Work to complete: Transcribe all of the data exactly. Omit the pictures.

Stored data:
------------------------
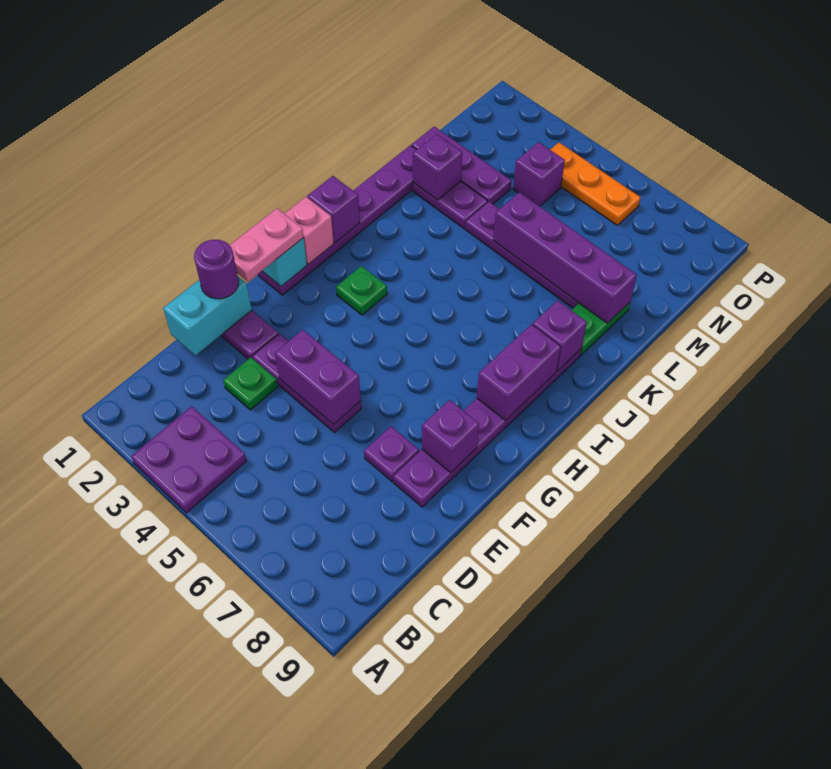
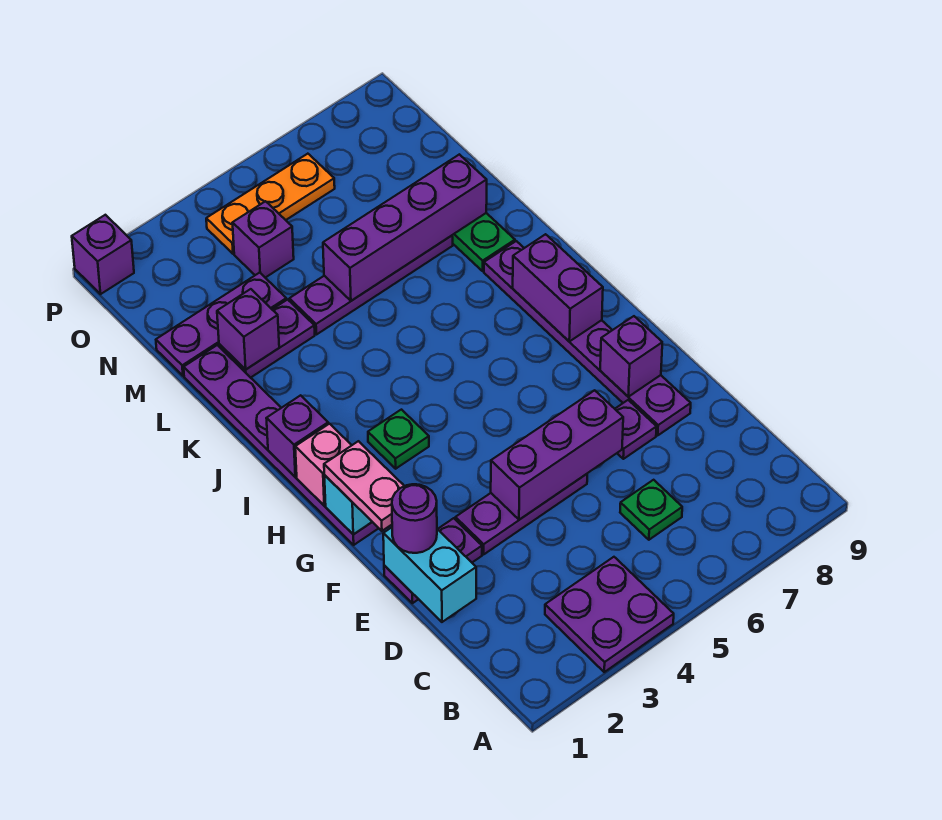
green plate D3 level 1 -> green plate C6 level 1
purple brick E4:E5 level 2 -> purple brick E4:E6 level 2
purple brick J8 level 2 -> purple brick P1 level 1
------------------------
Reply:
green plate D3 level 1 -> green plate C6 level 1
purple brick E4:E5 level 2 -> purple brick E4:E6 level 2
purple brick J8 level 2 -> purple brick P1 level 1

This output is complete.